About this task: Below, some lines carry pictures; leave those pictures out and retype exactly the lines from the one with "MIC2 pin GND: GND -> none" through the one with "PIR1 pin VCC: 3V3 -> 5V".

Edit difference data:
----
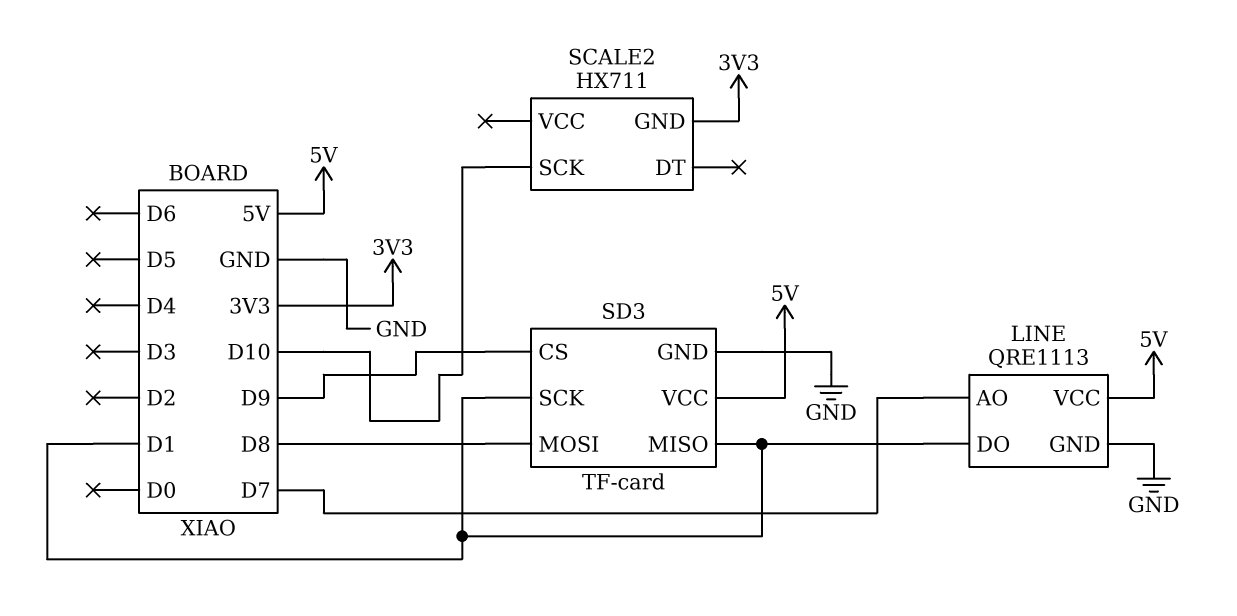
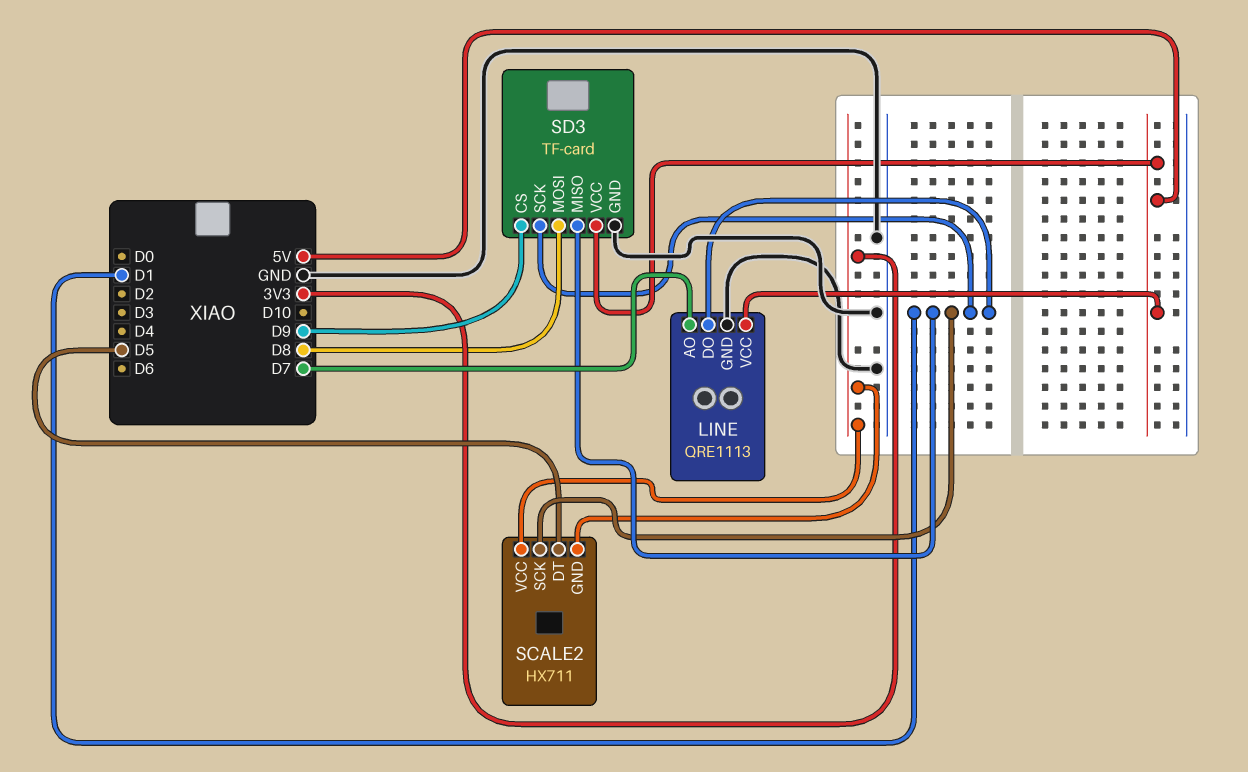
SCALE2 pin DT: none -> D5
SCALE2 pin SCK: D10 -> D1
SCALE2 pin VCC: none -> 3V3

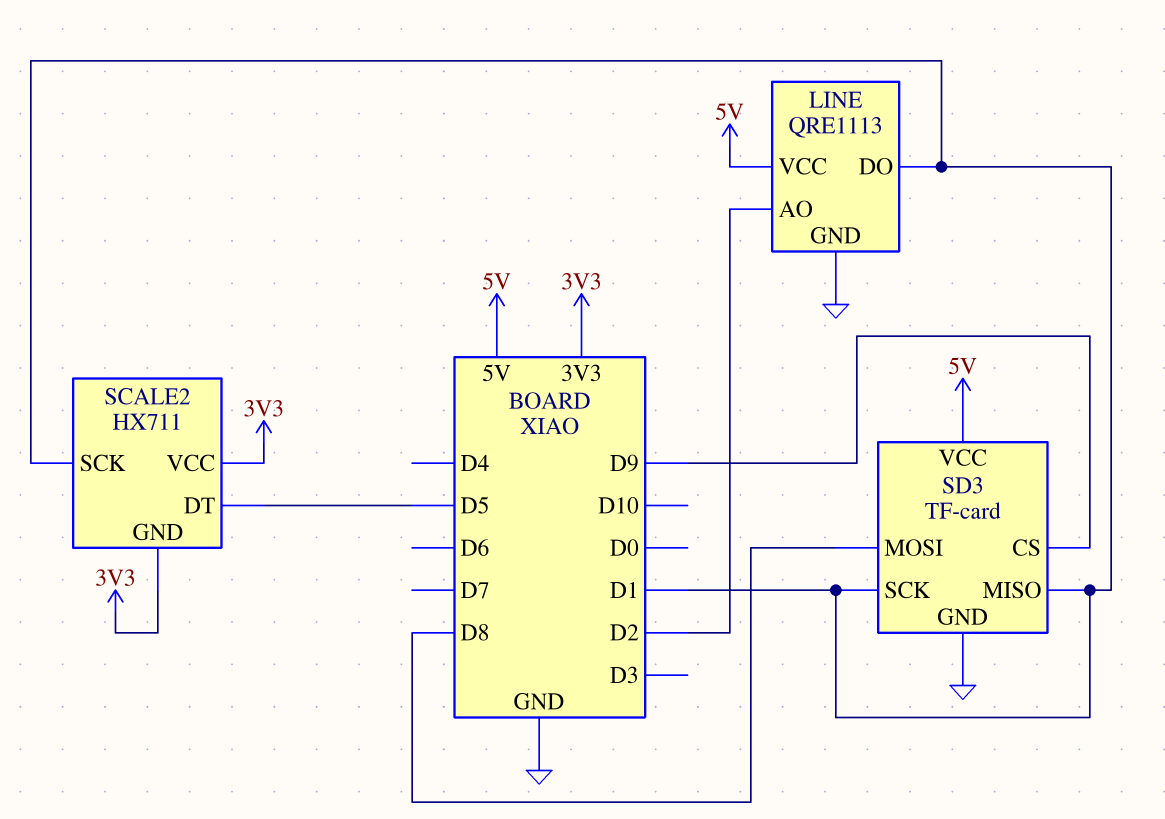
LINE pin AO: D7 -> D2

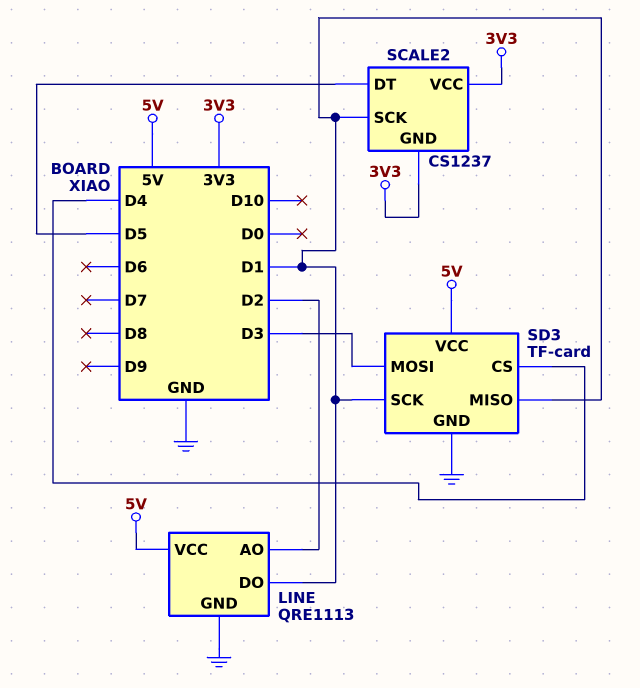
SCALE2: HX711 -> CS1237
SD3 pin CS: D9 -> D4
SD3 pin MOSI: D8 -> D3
----
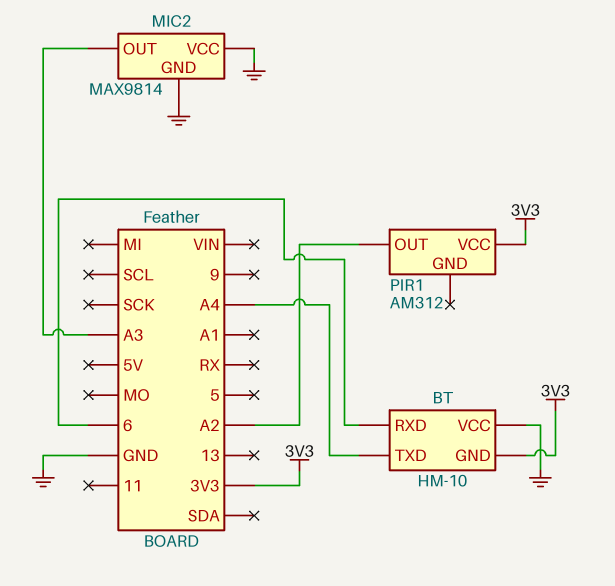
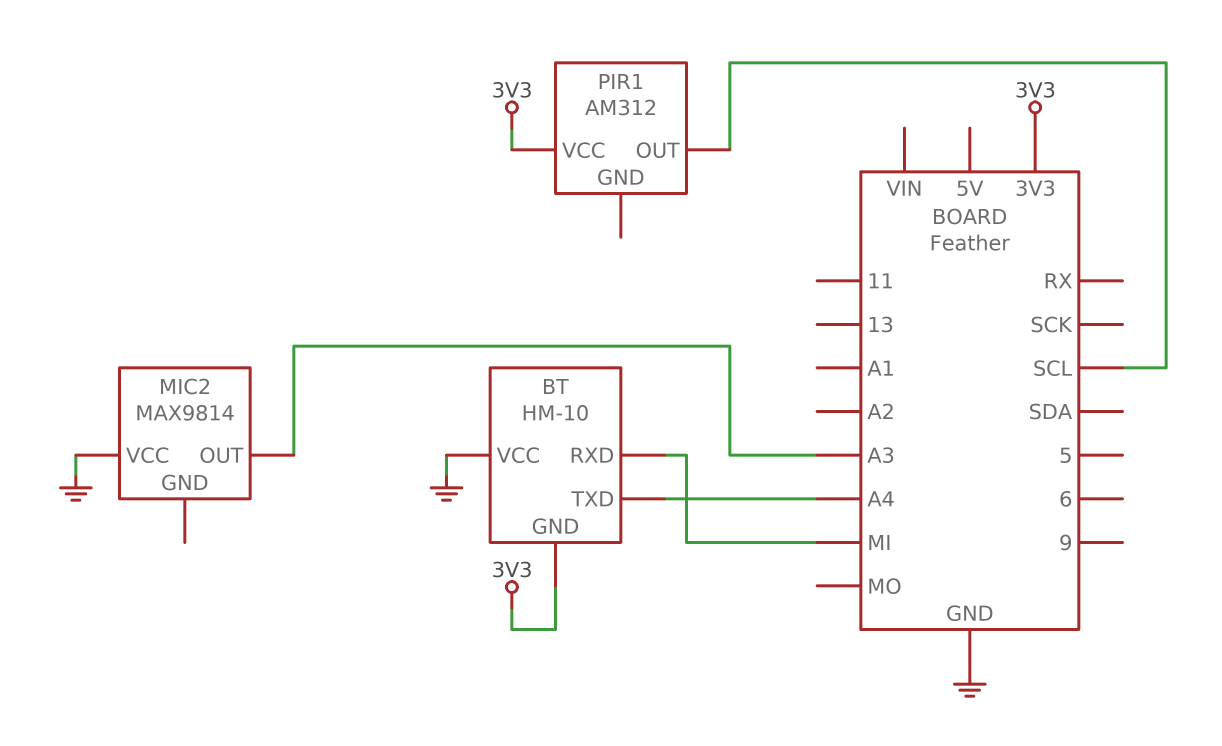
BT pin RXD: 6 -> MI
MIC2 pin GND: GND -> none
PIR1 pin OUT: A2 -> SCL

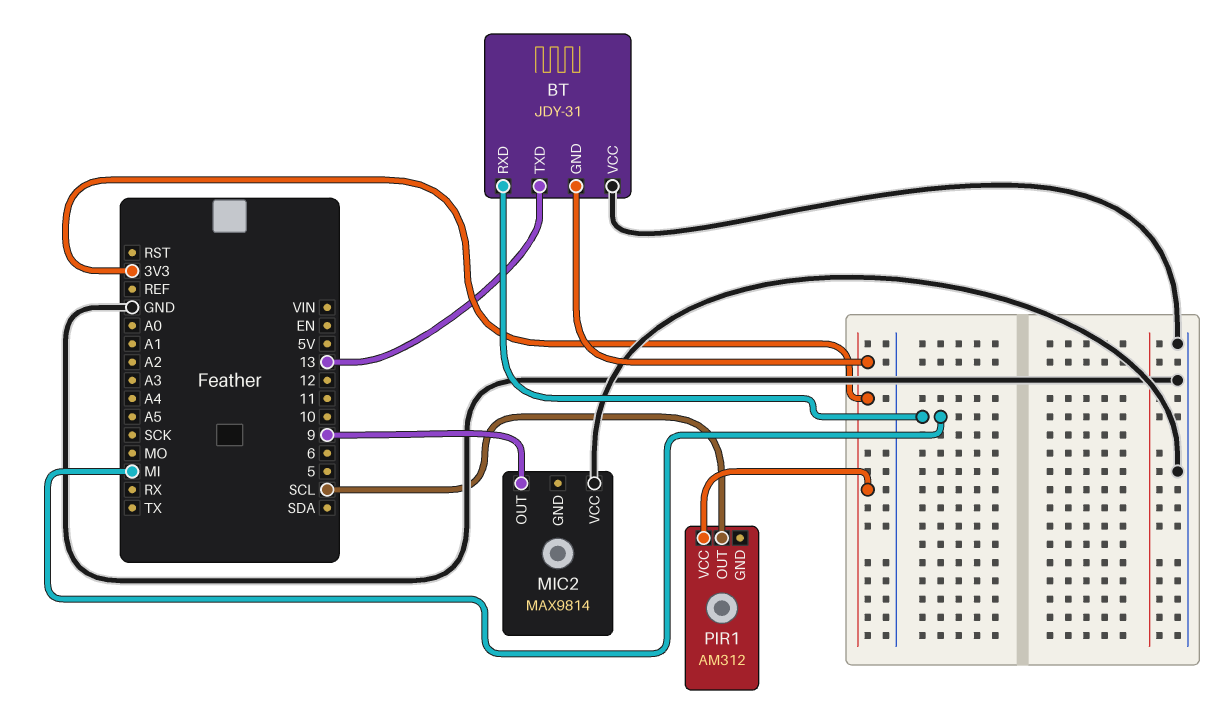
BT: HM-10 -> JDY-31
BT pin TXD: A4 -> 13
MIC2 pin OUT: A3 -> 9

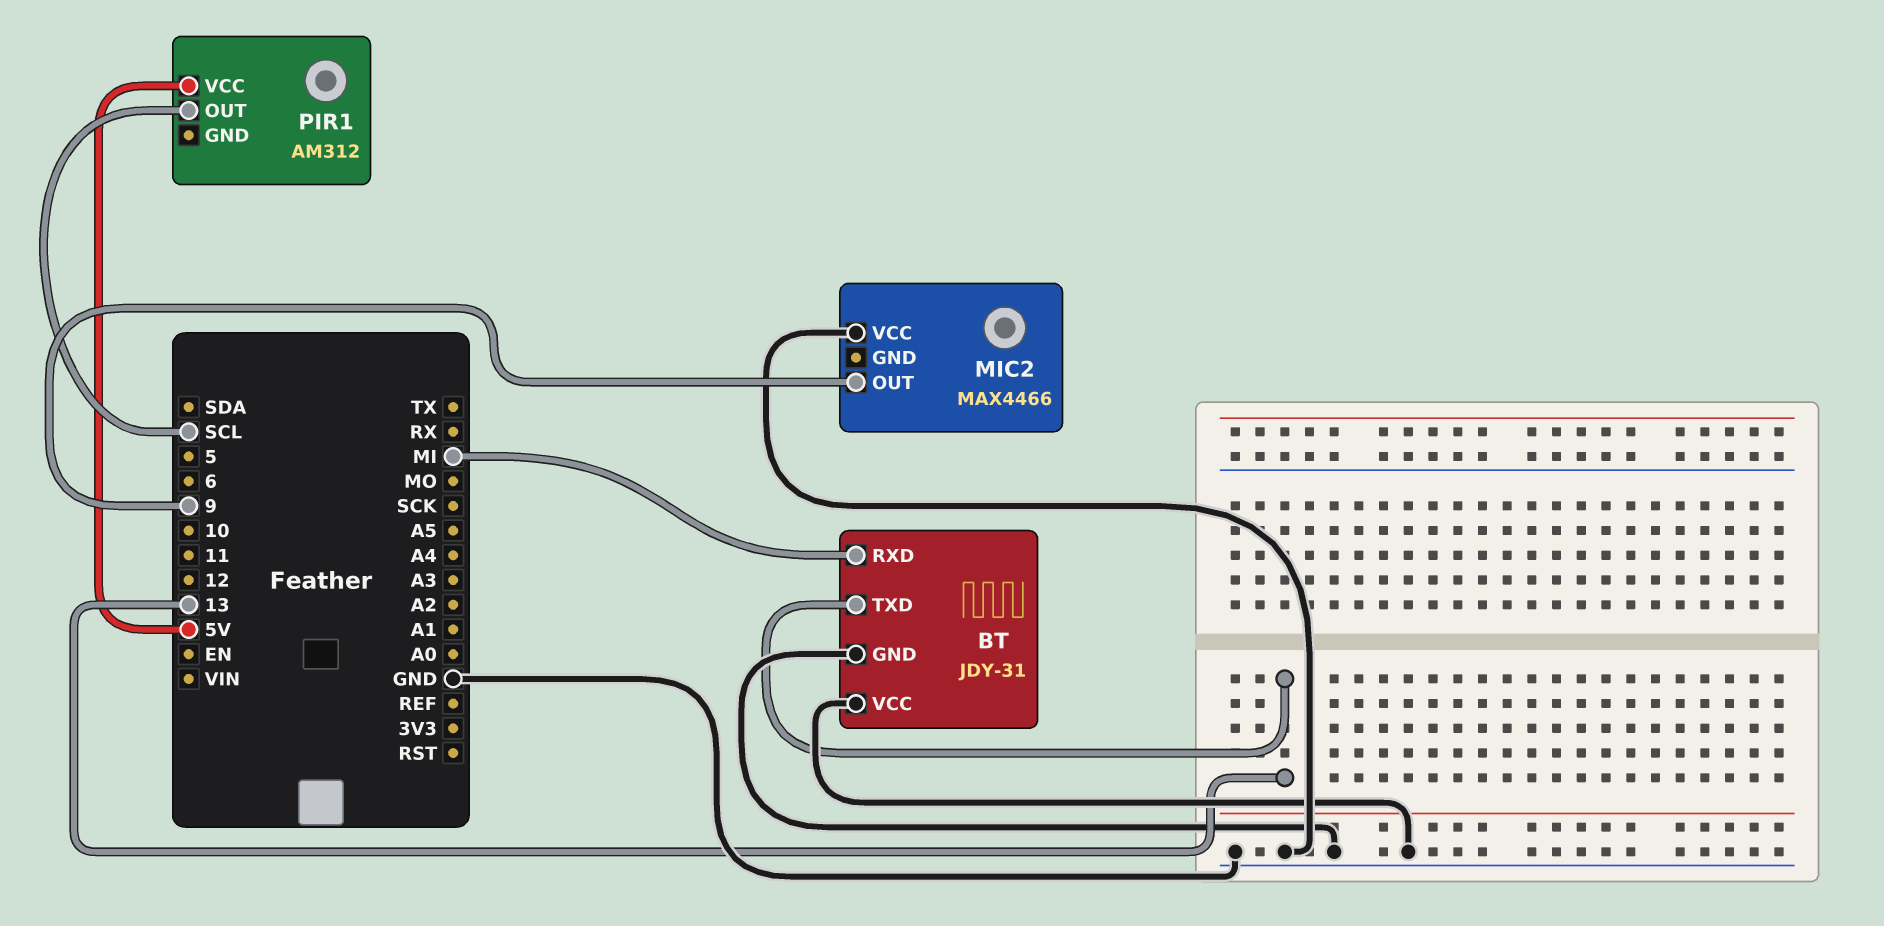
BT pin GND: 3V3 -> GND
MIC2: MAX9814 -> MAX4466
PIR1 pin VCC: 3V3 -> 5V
----
Output:
MIC2 pin GND: GND -> none
PIR1 pin OUT: A2 -> SCL

BT: HM-10 -> JDY-31
BT pin TXD: A4 -> 13
MIC2 pin OUT: A3 -> 9

BT pin GND: 3V3 -> GND
MIC2: MAX9814 -> MAX4466
PIR1 pin VCC: 3V3 -> 5V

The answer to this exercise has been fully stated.